==== THE RECORDS

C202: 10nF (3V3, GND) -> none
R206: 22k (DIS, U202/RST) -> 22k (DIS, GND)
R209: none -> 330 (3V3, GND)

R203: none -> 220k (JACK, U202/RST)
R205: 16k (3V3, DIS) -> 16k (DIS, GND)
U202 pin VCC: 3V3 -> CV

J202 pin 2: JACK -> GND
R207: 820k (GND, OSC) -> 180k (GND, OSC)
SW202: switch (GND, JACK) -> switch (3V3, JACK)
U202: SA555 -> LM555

========

= WORK INSTRUCTION =
Provide the count of lines in the entries above that hold the word "none", and leave out everything else.

= ANSWER BELOW =
3